**YOUR OBJECTIVE:** Scan the data, and whenever a line contains "cylinder", copy it.

**PROVIDED INFORMATION:**
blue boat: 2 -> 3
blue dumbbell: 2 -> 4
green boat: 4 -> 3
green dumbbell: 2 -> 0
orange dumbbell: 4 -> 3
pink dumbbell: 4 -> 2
* * *
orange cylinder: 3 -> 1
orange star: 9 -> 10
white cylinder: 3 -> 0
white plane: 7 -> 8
--
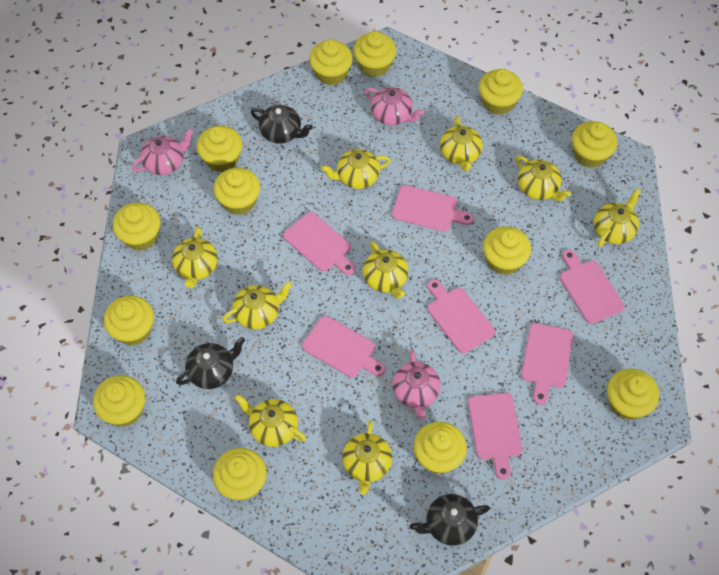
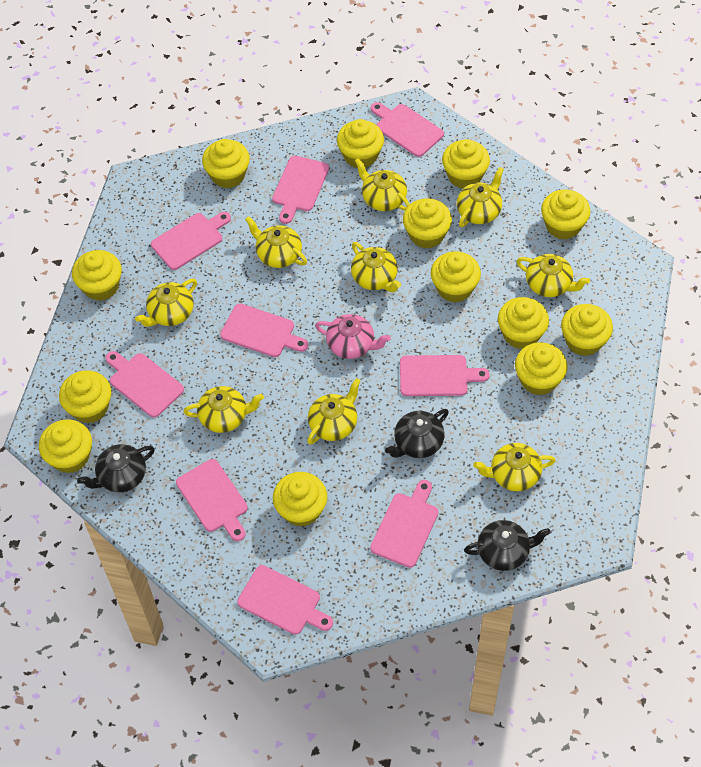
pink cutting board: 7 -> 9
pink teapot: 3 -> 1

**FINAL ANSWER:**
orange cylinder: 3 -> 1
white cylinder: 3 -> 0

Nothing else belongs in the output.